### [Work order]
Go through the records and extract every line with the word "none".

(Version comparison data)
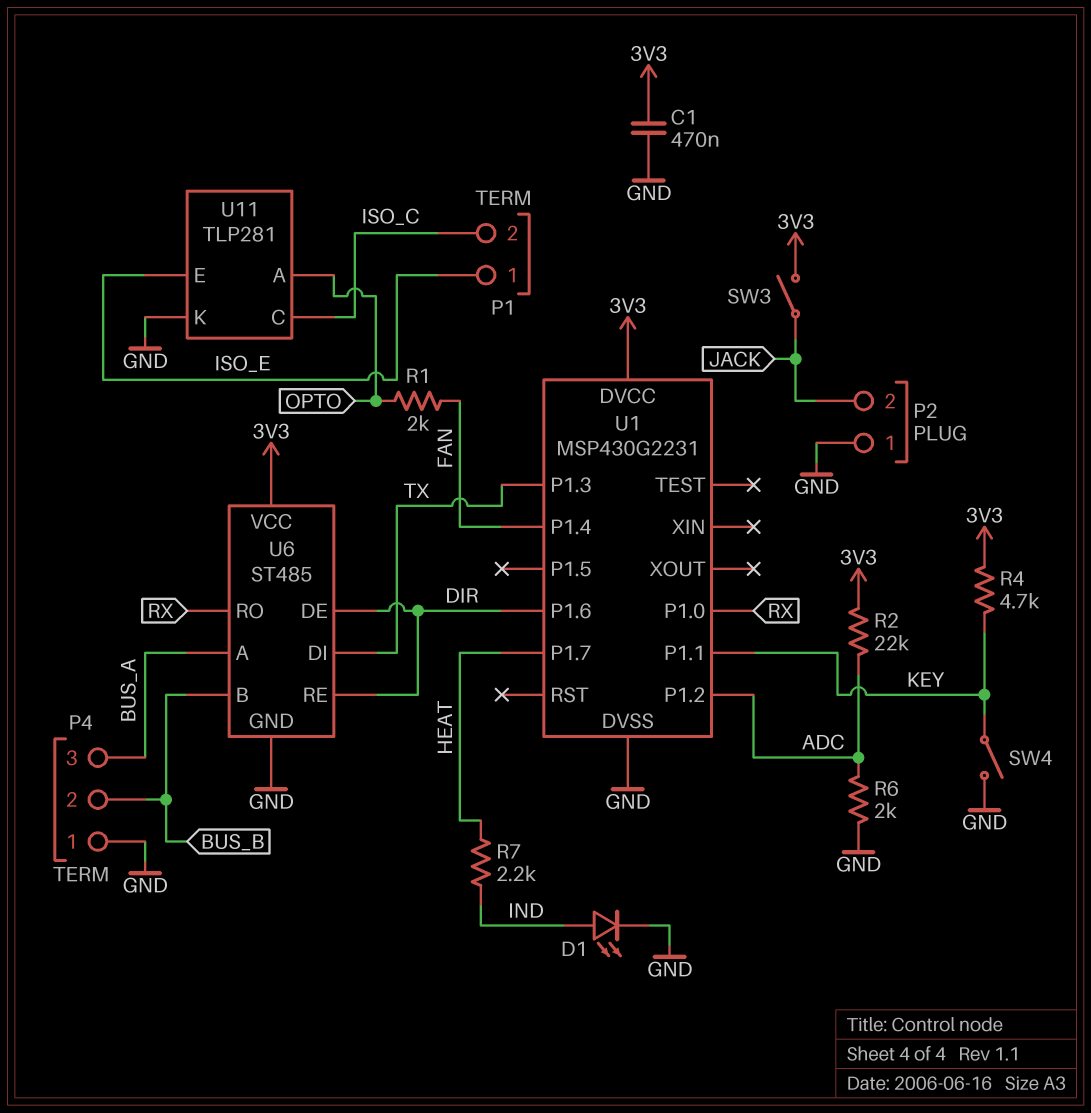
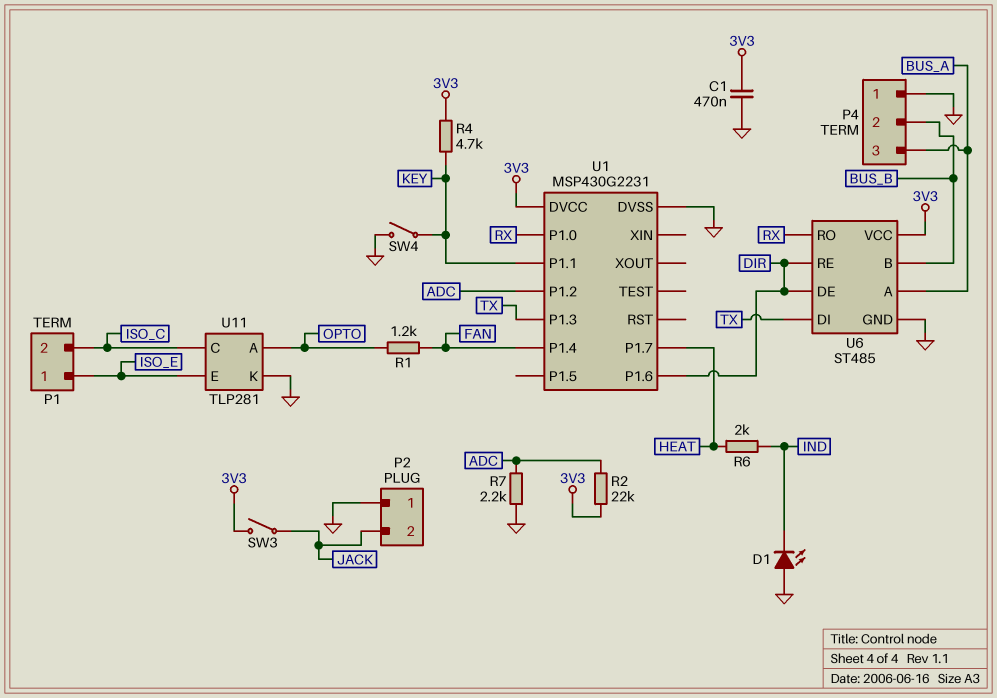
D1: LED (A IND, K GND) -> LED (A GND, K IND)
R1: 2k (FAN, OPTO) -> 1.2k (FAN, OPTO)
R6: 2k (ADC, GND) -> 2k (HEAT, IND)
R7: 2.2k (HEAT, IND) -> 2.2k (ADC, GND)

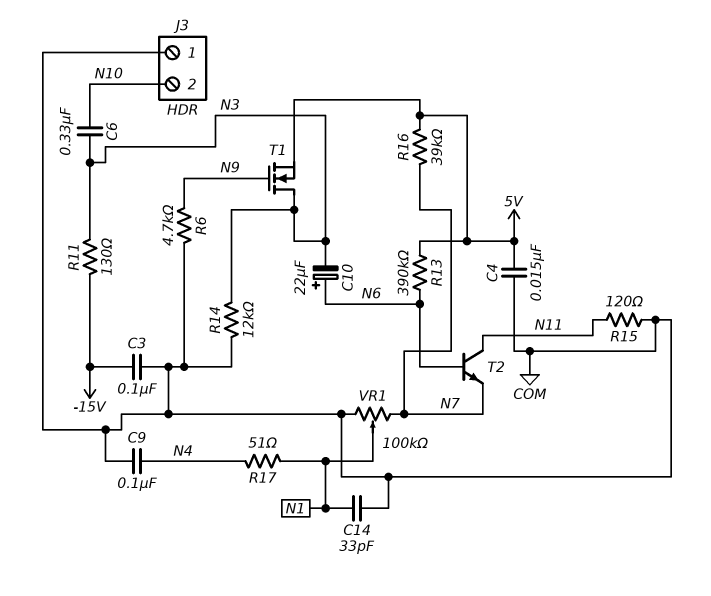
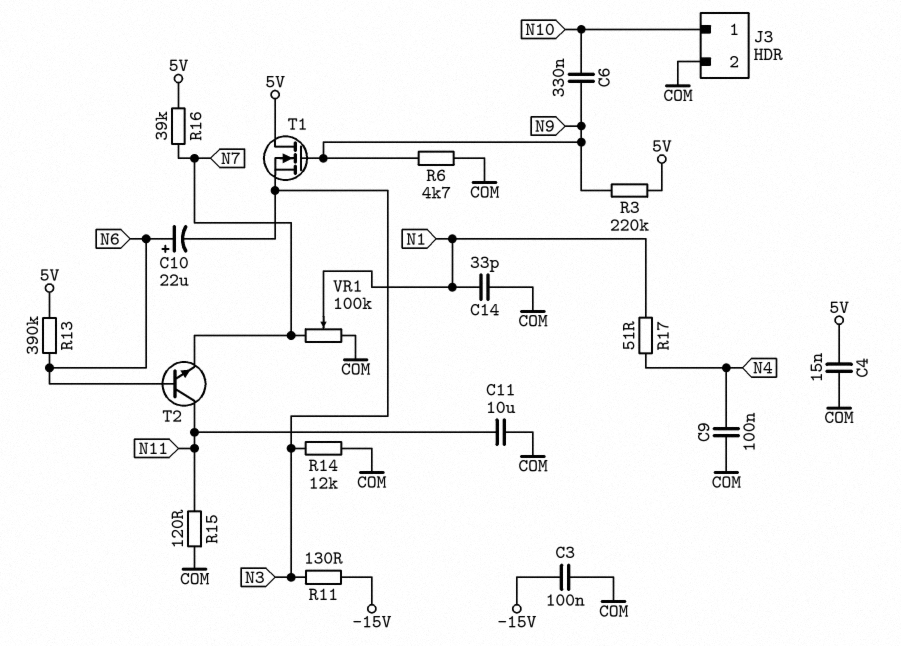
C6: 330nF (N3, N10) -> 330nF (N9, N10)
C11: none -> 10uF (COM, N11)
J3 pin 1: COM -> N10
J3 pin 2: N10 -> COM
R3: none -> 220k (5V, N9)
T1: NMOS (G N9, D N3, S 5V) -> NMOS (G N9, D 5V, S N3)

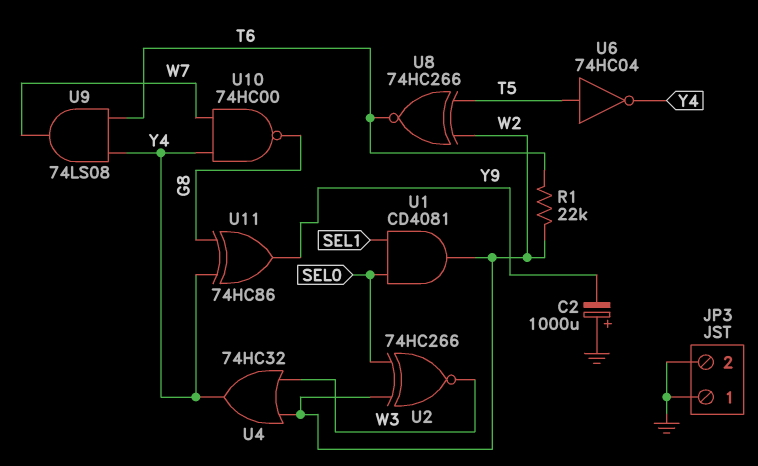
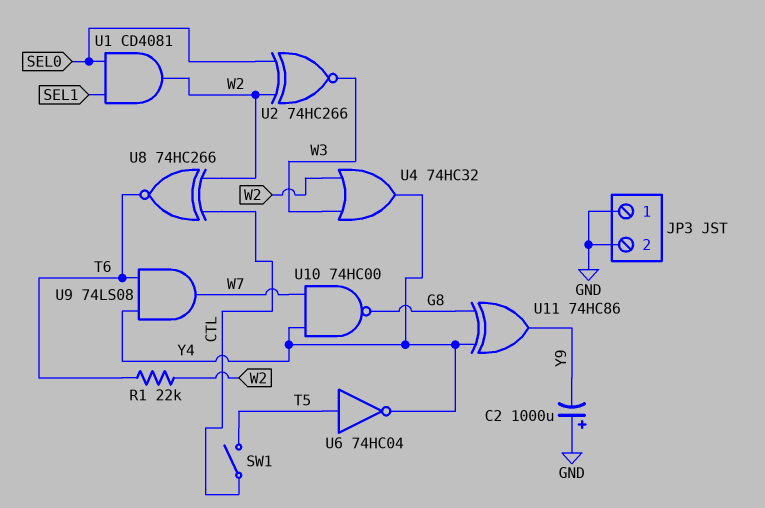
SW1: none -> switch (CTL, T5)
U8: XNOR 74HC266 (in T5, in W2, out T6) -> XNOR 74HC266 (in CTL, in W2, out T6)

### [Answer area]
C11: none -> 10uF (COM, N11)
R3: none -> 220k (5V, N9)
SW1: none -> switch (CTL, T5)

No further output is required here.